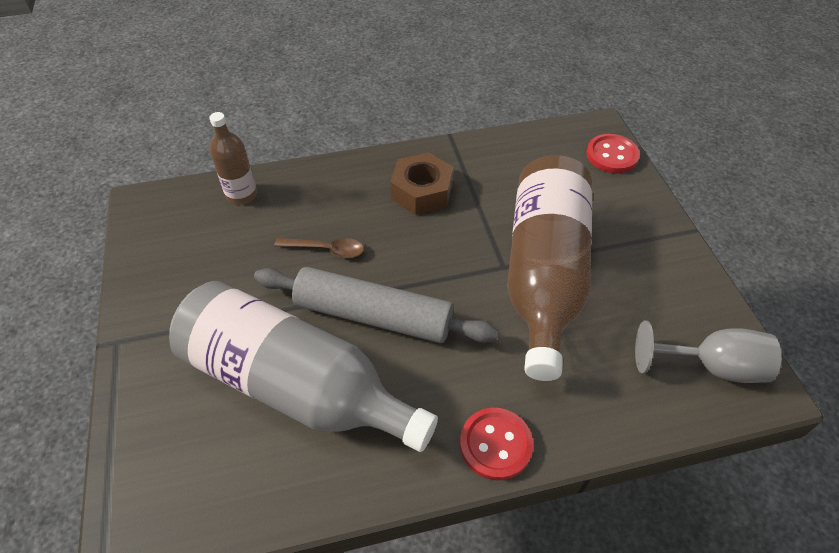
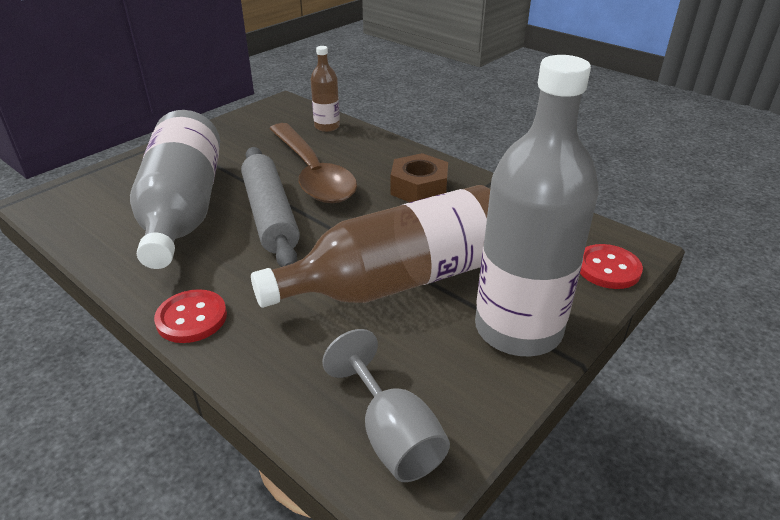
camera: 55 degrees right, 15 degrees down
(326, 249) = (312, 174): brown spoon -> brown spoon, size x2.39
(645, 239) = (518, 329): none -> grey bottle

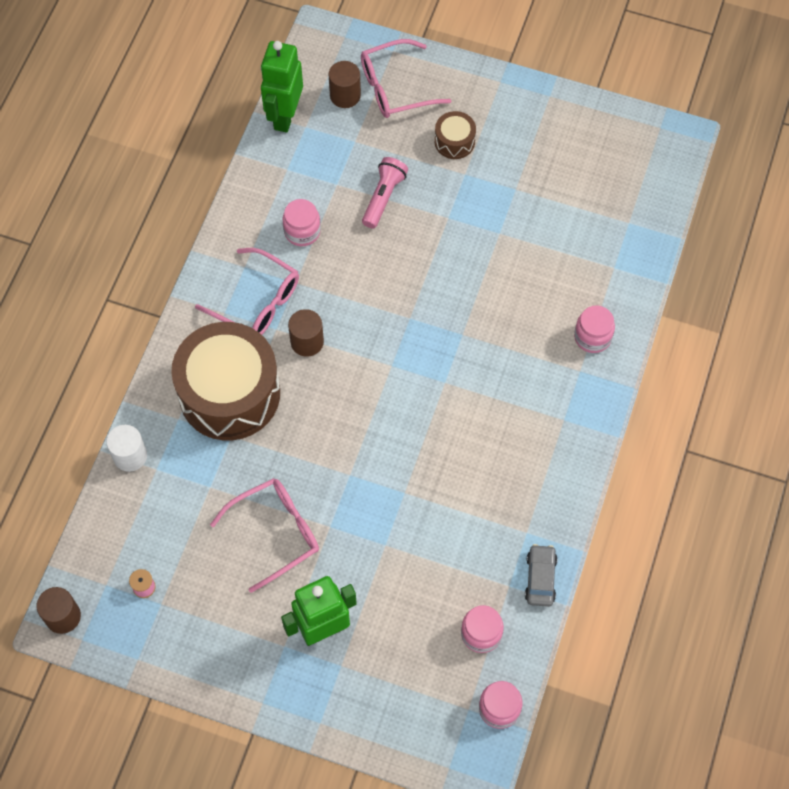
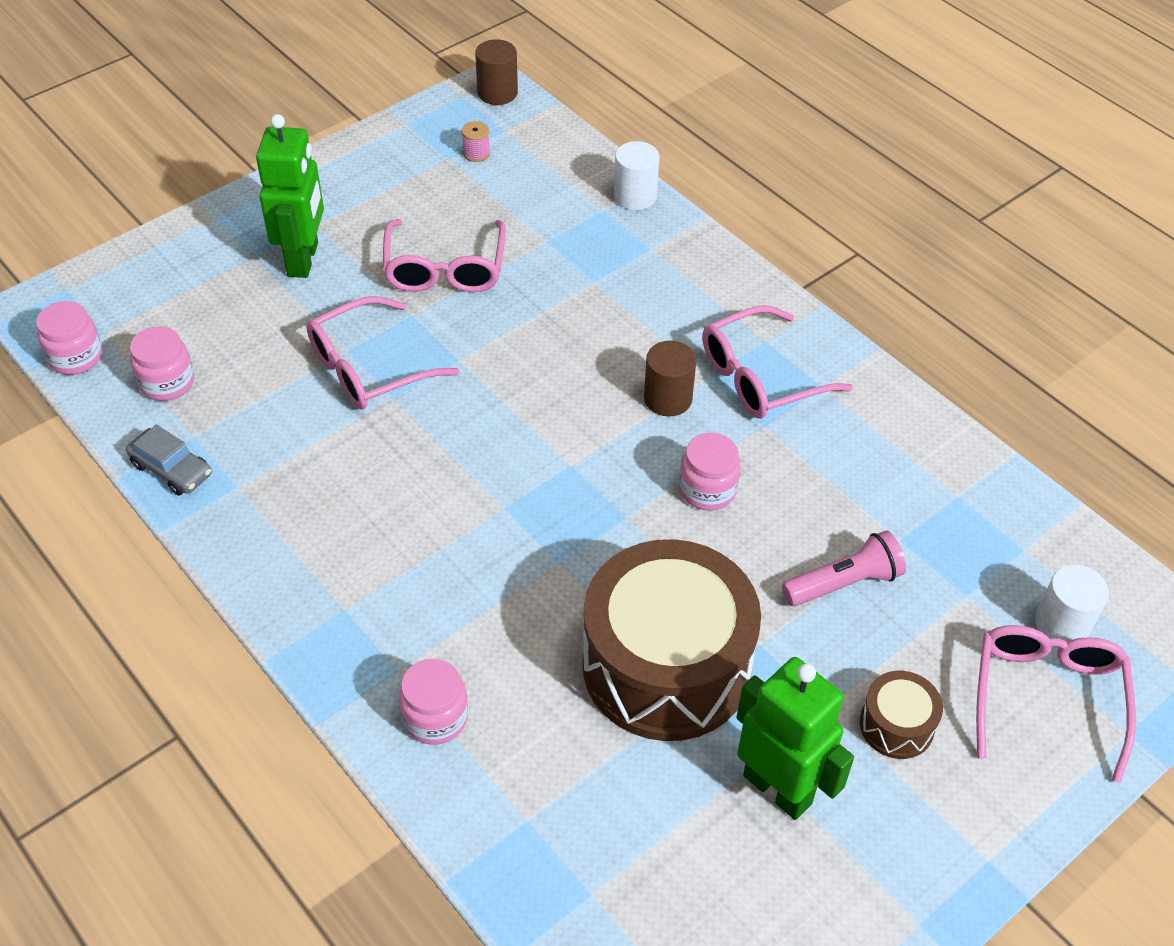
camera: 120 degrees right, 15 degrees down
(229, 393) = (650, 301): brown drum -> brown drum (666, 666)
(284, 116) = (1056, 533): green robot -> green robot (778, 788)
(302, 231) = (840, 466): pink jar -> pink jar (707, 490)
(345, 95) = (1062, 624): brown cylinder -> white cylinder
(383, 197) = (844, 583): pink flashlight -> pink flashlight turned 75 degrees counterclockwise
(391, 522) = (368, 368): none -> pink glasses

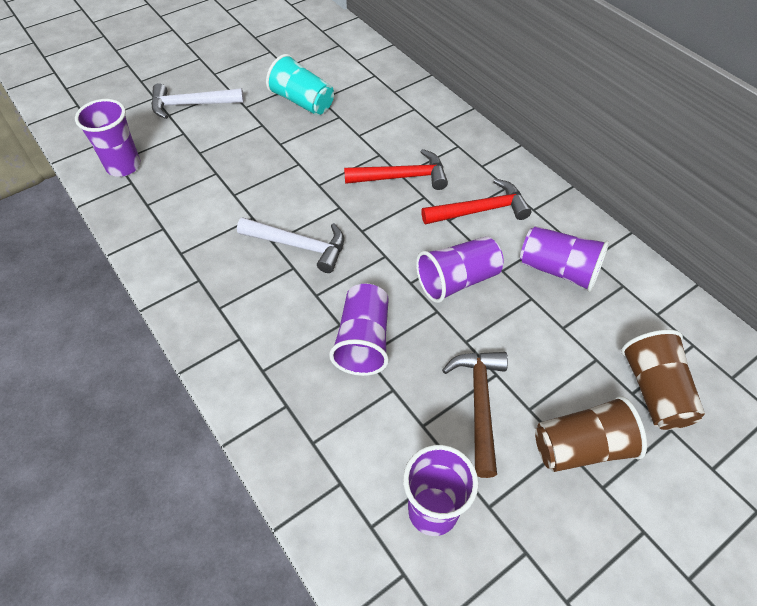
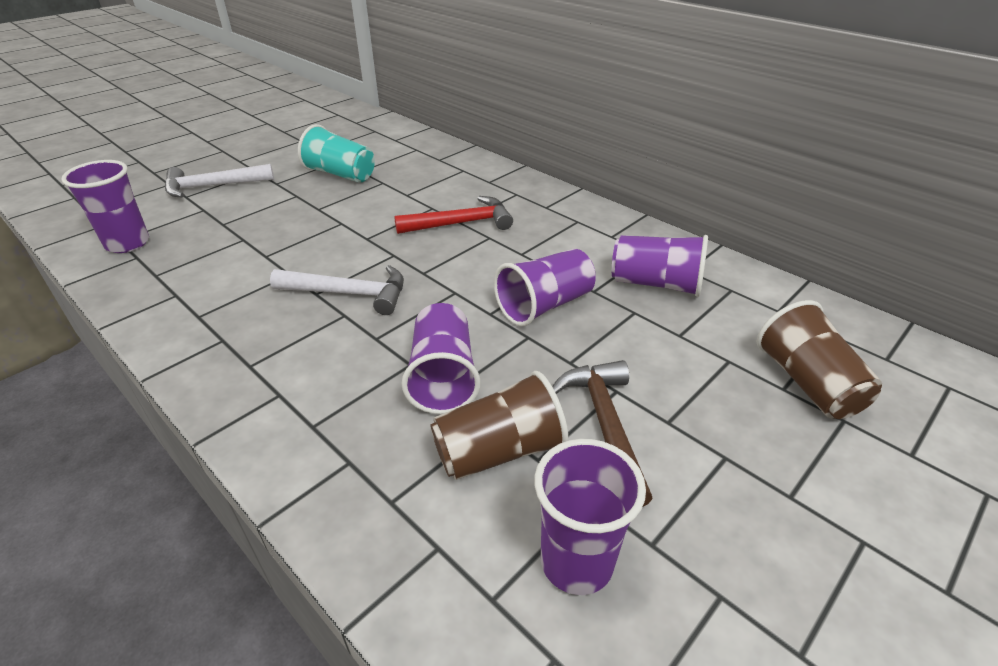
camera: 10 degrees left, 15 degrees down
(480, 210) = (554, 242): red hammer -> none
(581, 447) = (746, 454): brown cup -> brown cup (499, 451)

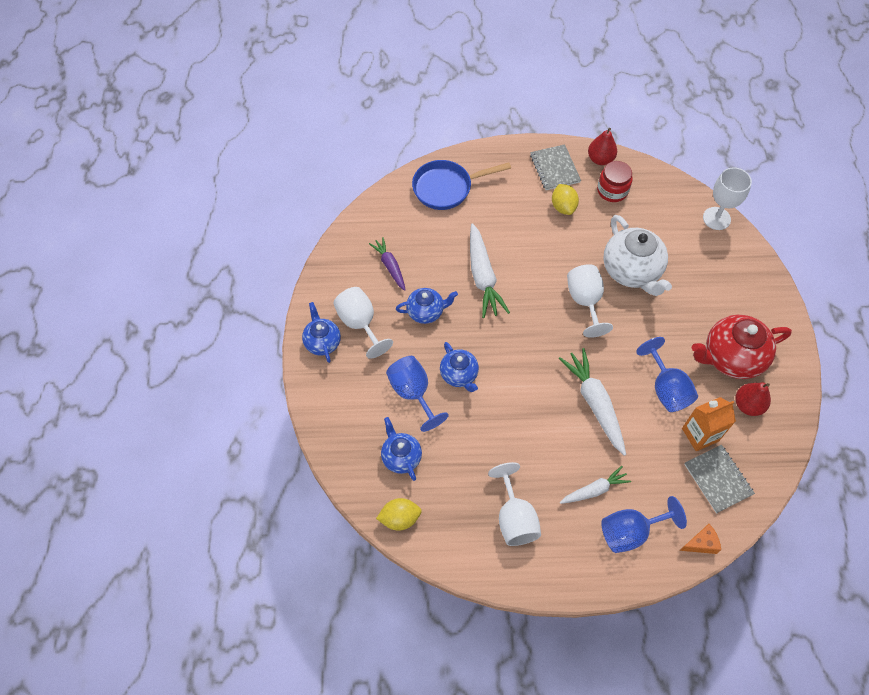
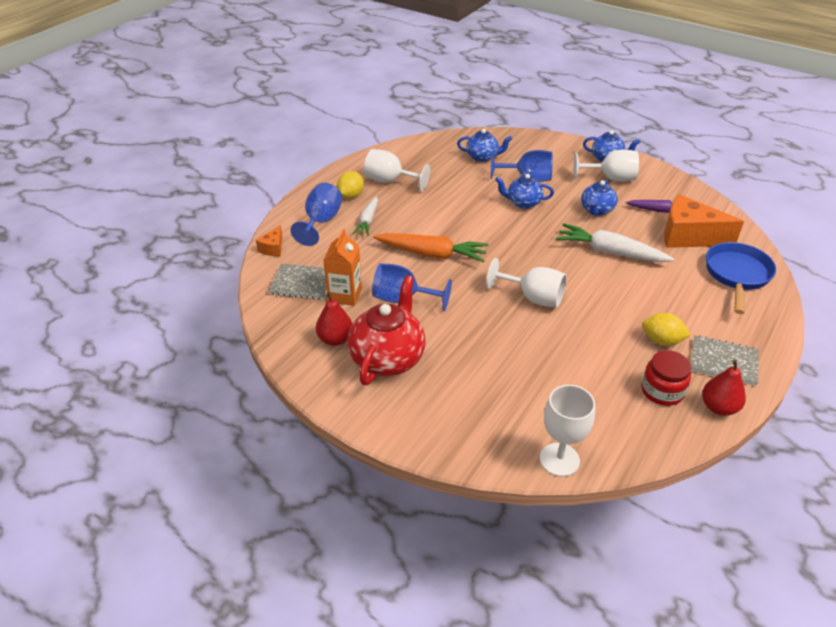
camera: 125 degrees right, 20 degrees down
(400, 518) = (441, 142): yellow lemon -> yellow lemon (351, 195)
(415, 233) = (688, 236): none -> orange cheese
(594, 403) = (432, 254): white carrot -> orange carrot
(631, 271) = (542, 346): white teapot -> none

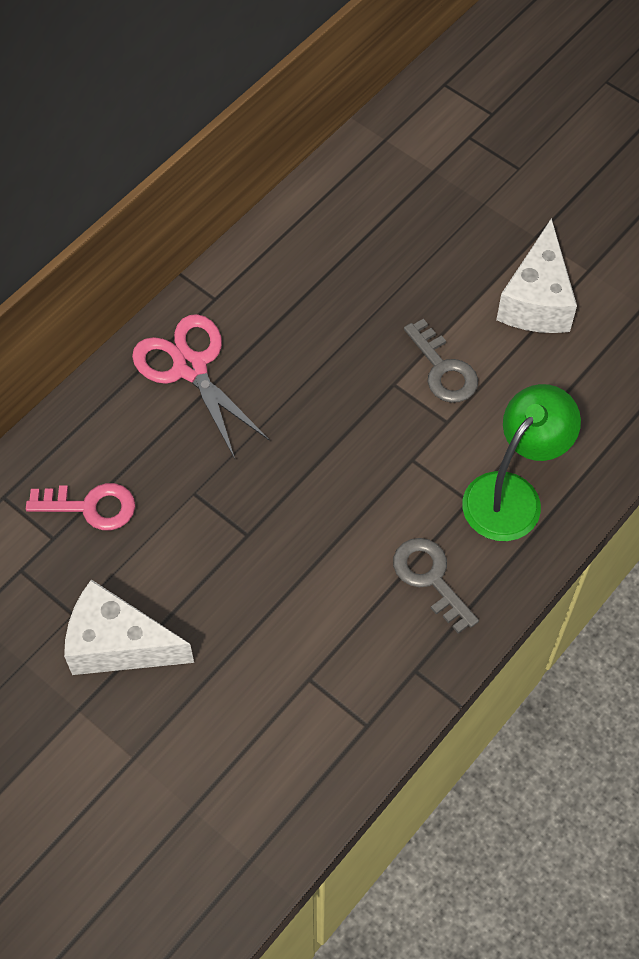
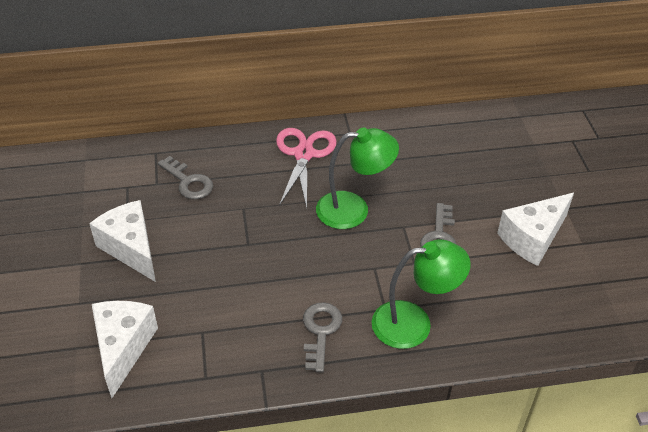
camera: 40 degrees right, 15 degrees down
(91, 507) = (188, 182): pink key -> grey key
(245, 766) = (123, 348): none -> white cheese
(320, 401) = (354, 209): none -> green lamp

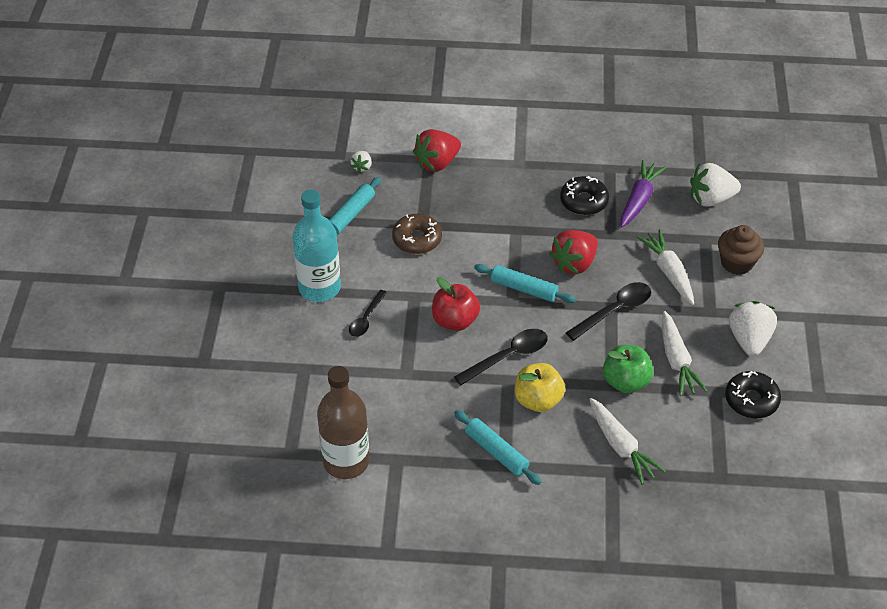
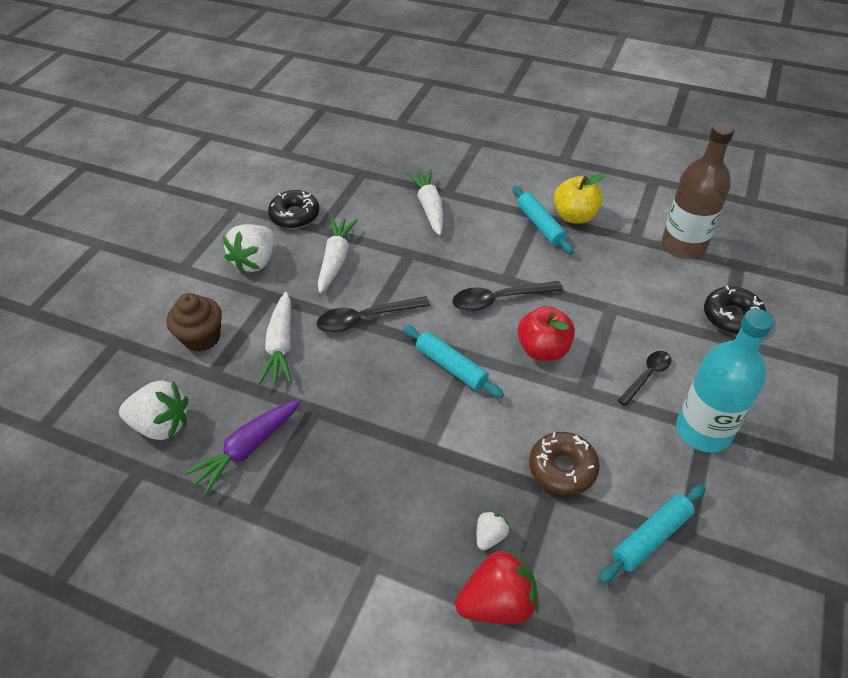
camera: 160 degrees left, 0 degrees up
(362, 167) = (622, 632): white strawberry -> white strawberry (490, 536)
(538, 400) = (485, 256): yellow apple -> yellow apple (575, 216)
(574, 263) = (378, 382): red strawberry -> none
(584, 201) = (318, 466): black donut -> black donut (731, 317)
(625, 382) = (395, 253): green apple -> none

(Work to complete):
With the pictures omitted, reproduce the data above exactly.

(Task response):
camera: 55 degrees right, 15 degrees down
(326, 249) = (312, 174): brown spoon -> brown spoon, size x2.39
(645, 239) = (518, 329): none -> grey bottle

camera: 120 degrees right, 15 degrees down
(229, 393) = (650, 301): brown drum -> brown drum (666, 666)
(284, 116) = (1056, 533): green robot -> green robot (778, 788)
(302, 231) = (840, 466): pink jar -> pink jar (707, 490)
(345, 95) = (1062, 624): brown cylinder -> white cylinder
(383, 197) = (844, 583): pink flashlight -> pink flashlight turned 75 degrees counterclockwise
(391, 522) = (368, 368): none -> pink glasses

camera: 10 degrees left, 15 degrees down
(480, 210) = (554, 242): red hammer -> none
(581, 447) = (746, 454): brown cup -> brown cup (499, 451)

camera: 125 degrees right, 20 degrees down
(400, 518) = (441, 142): yellow lemon -> yellow lemon (351, 195)
(415, 233) = (688, 236): none -> orange cheese
(594, 403) = (432, 254): white carrot -> orange carrot
(631, 271) = (542, 346): white teapot -> none

camera: 40 degrees right, 15 degrees down
(91, 507) = (188, 182): pink key -> grey key
(245, 766) = (123, 348): none -> white cheese
(320, 401) = (354, 209): none -> green lamp

camera: 160 degrees left, 0 degrees up
(362, 167) = (622, 632): white strawberry -> white strawberry (490, 536)
(538, 400) = (485, 256): yellow apple -> yellow apple (575, 216)
(574, 263) = (378, 382): red strawberry -> none
(584, 201) = (318, 466): black donut -> black donut (731, 317)
(625, 382) = (395, 253): green apple -> none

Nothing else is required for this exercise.